**GOAL OF THE EXERCISE:** Compute the number of lines in the following data that include the word "black", and output that number alone.

**INFORMATION SHOWN:**
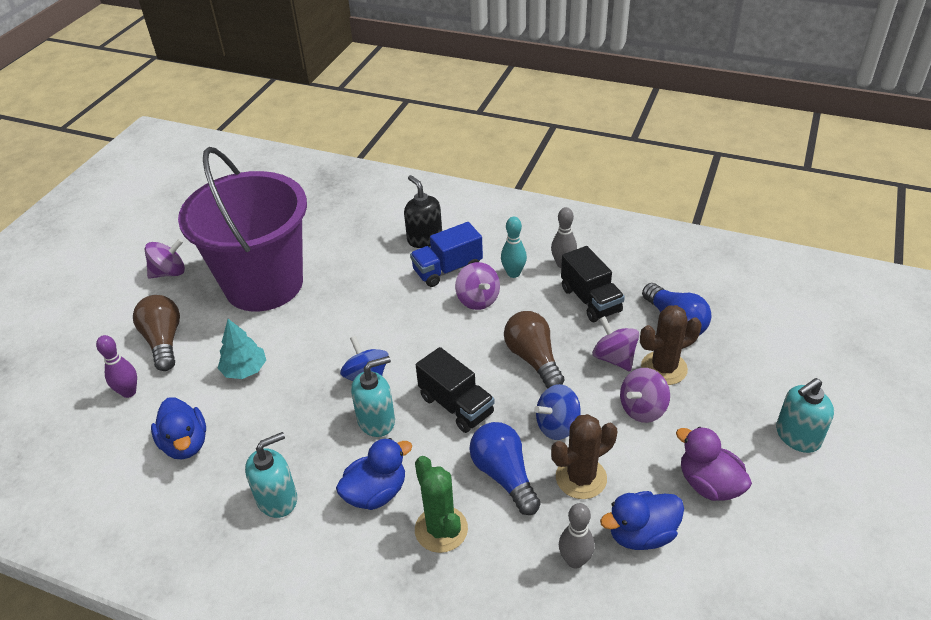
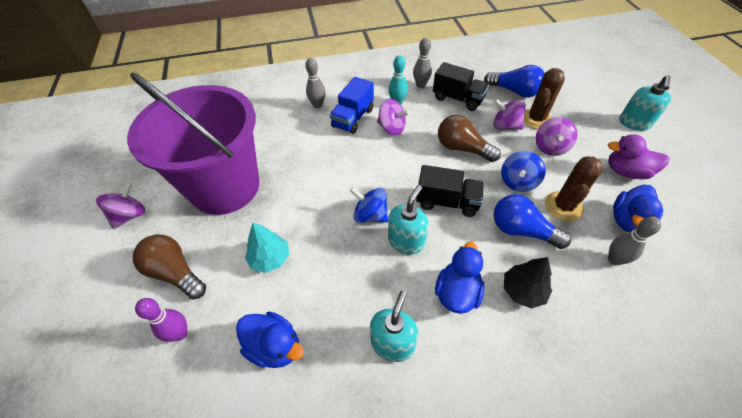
camera: 35 degrees left, 10 degrees up
(424, 238) = (317, 105): black soap dispenser -> grey bowling pin
(441, 529) = (523, 290): green cactus -> black tree

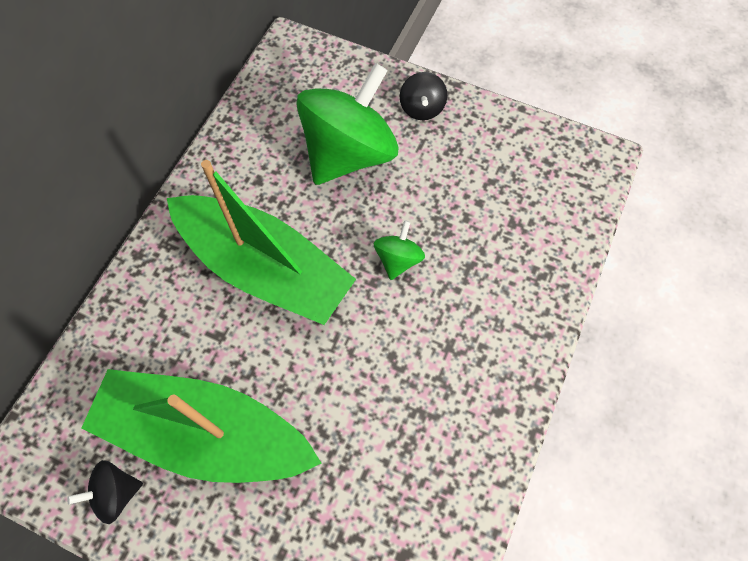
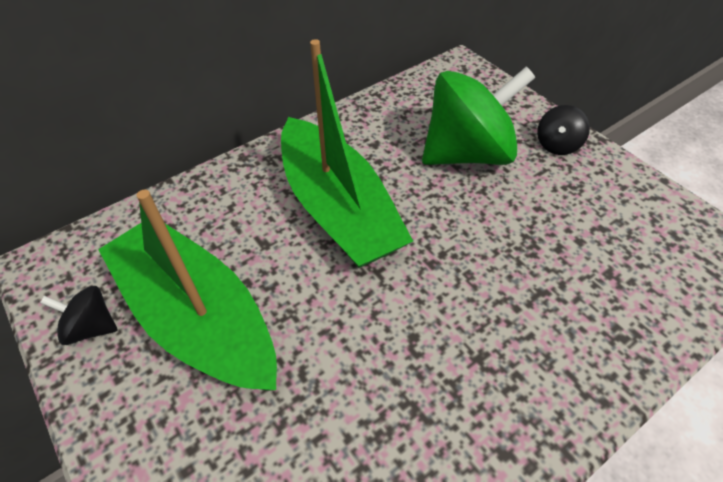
camera: 30 degrees right, 15 degrees down
(398, 259) = (467, 254): green spinning top -> none

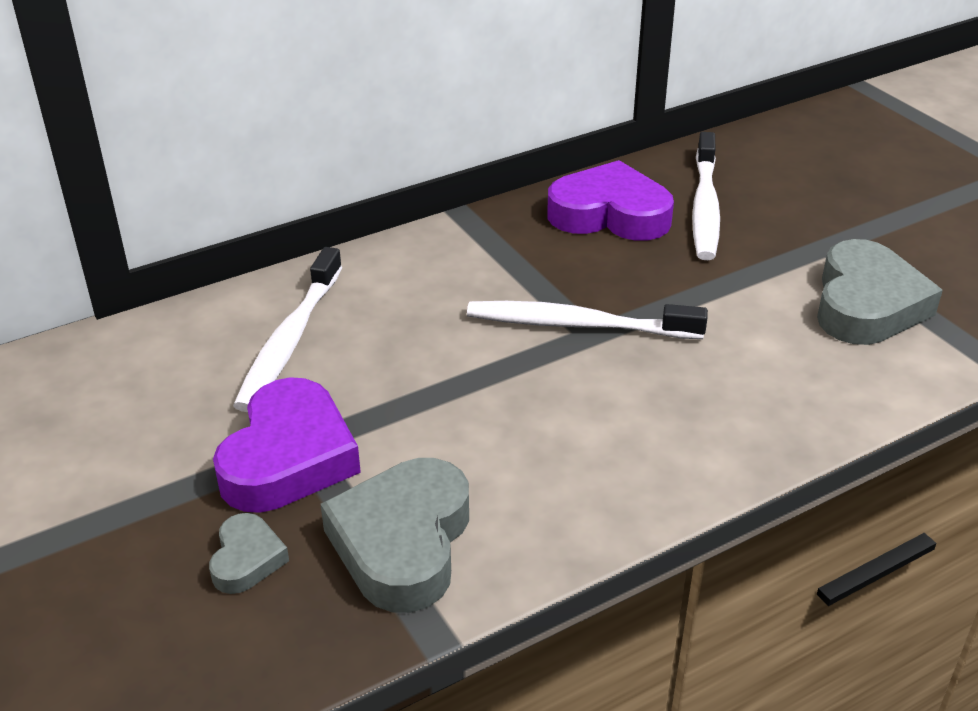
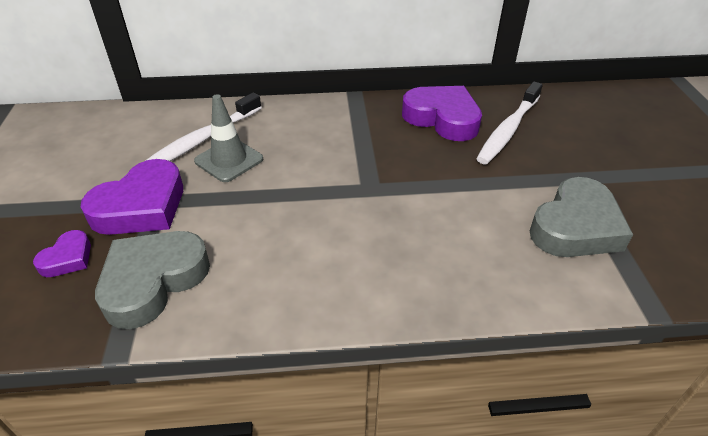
camera: 25 degrees right, 5 degrees up
(247, 559) = (68, 258): grey heart -> purple heart
(359, 356) = (229, 160): none -> grey traffic cone
(578, 325) = (368, 180): white toothbrush -> none

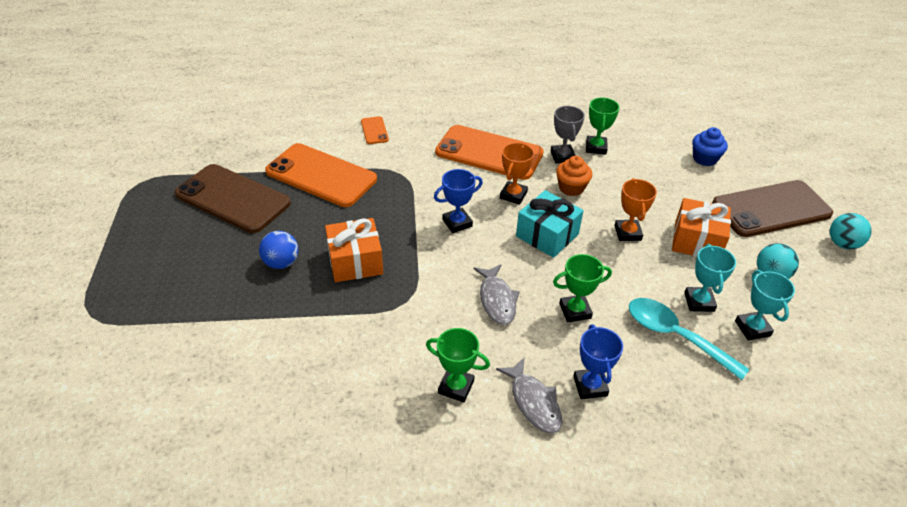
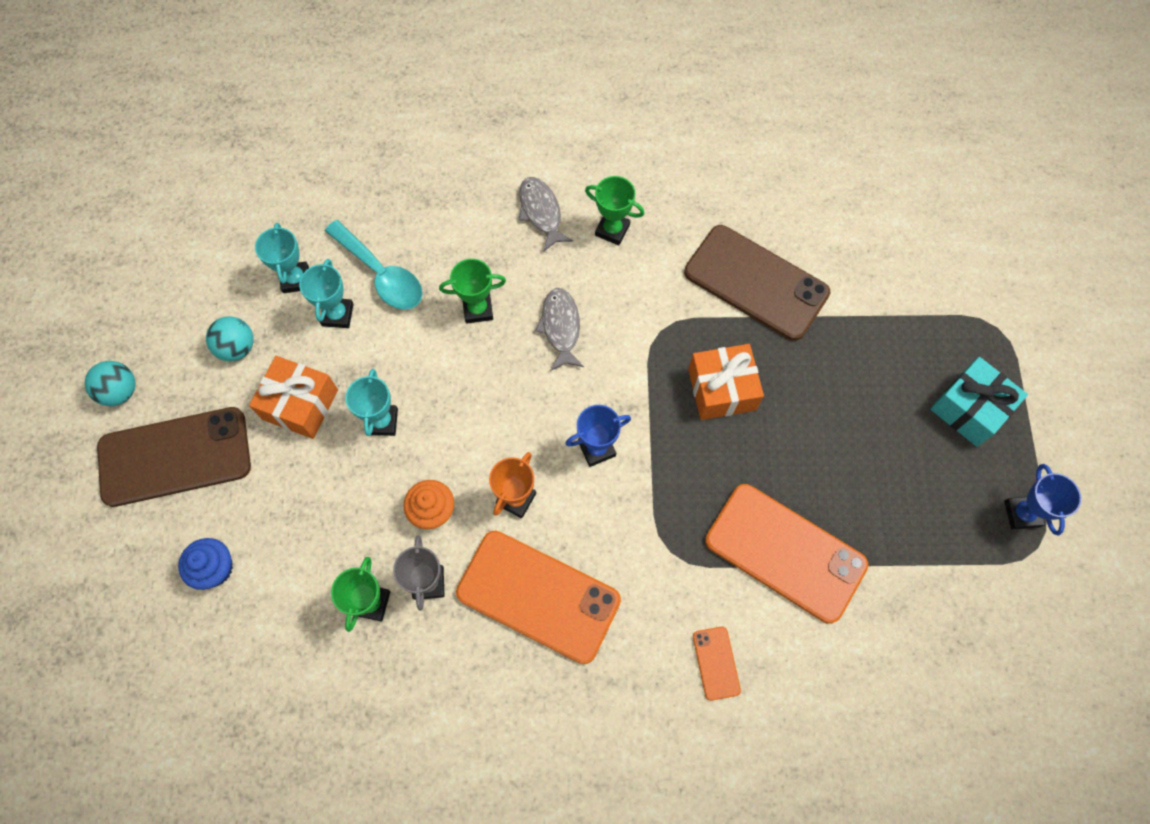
camera: 175 degrees left, 25 degrees up
(233, 198) = (897, 508): brown phone -> brown phone (756, 283)
(281, 263) = (808, 391): blue ball -> none
(547, 235) = (485, 422): turquoise gift -> turquoise gift (969, 409)
(590, 386) = (484, 225): blue trophy -> blue trophy (1021, 514)
(627, 233) = (382, 422): orange trophy -> turquoise trophy

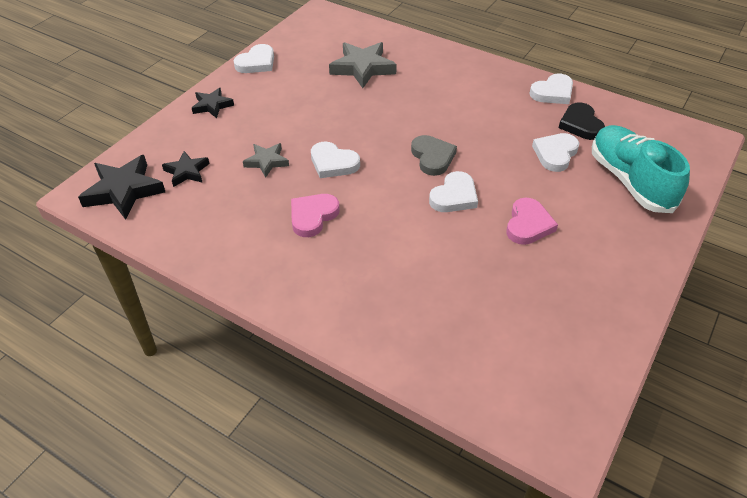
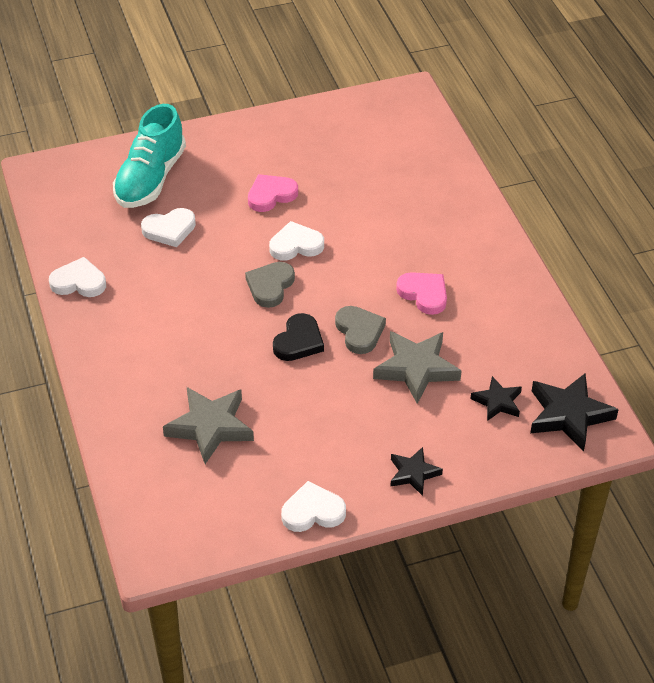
camera: 140 degrees left, 0 degrees up
(266, 162) = (416, 369): grey star -> grey star, size x1.70
(313, 216) = (424, 294): pink heart -> pink heart turned 120 degrees counterclockwise
(333, 163) = (359, 331): white heart -> grey heart
(580, 124) = (108, 240): black heart -> black heart (299, 341)

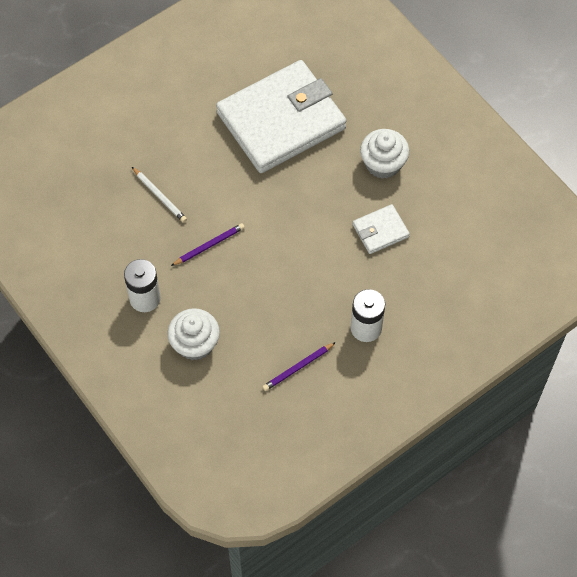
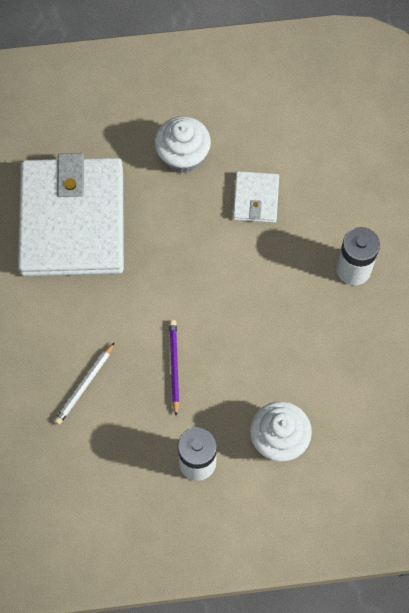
camera: 60 degrees left, 5 degrees up
(159, 196) = (85, 385): white pencil -> white pencil turned 135 degrees clockwise
(298, 367) = (361, 354): purple pencil -> none

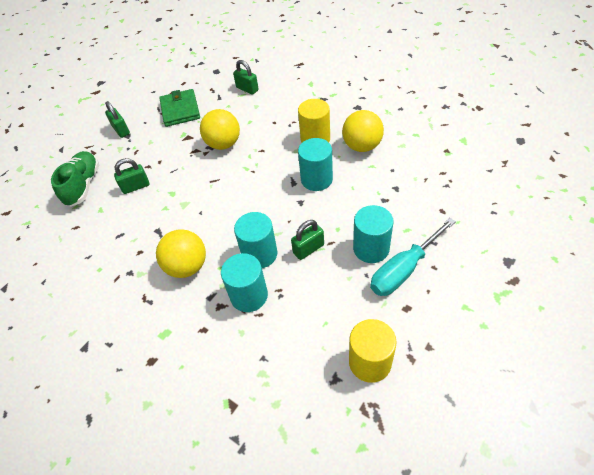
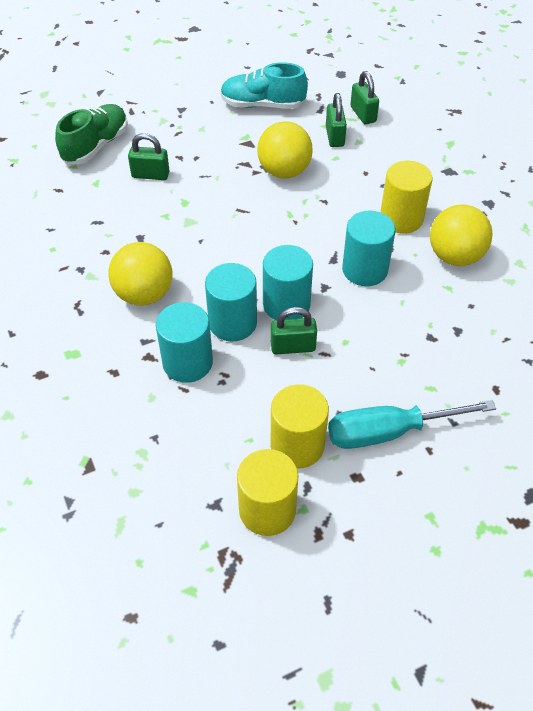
camera: 25 degrees right, 0 degrees up
(121, 130) = (179, 99): green padlock -> green padlock (334, 136)
(180, 110) = (262, 105): green wallet -> turquoise shoe
(357, 309) = (297, 445): none -> yellow cylinder
(371, 248) = (368, 386): turquoise cylinder -> turquoise cylinder (286, 305)

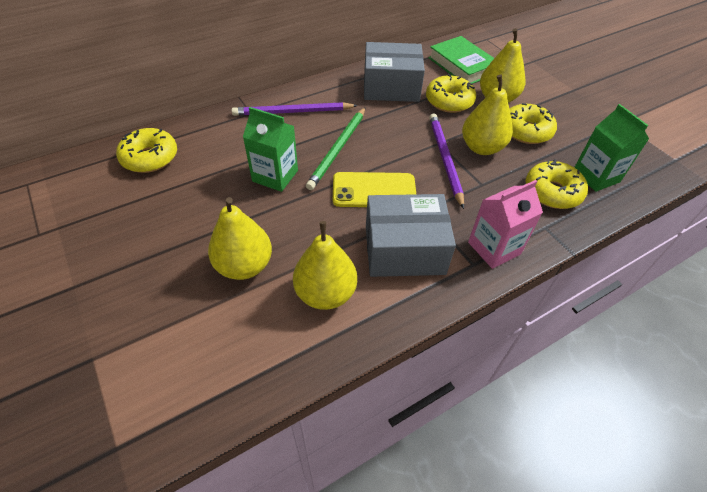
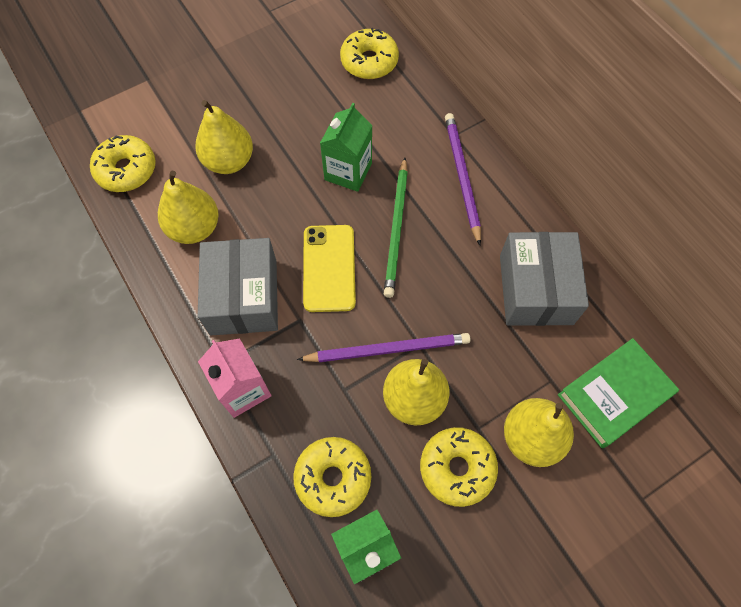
camera: 90 degrees right, 15 degrees up
(338, 149) = (396, 229): green pencil -> green pencil turned 105 degrees counterclockwise
(449, 101) = (513, 366): yellow donut -> yellow donut (126, 170)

**WRITTEN SOLUTION:** 3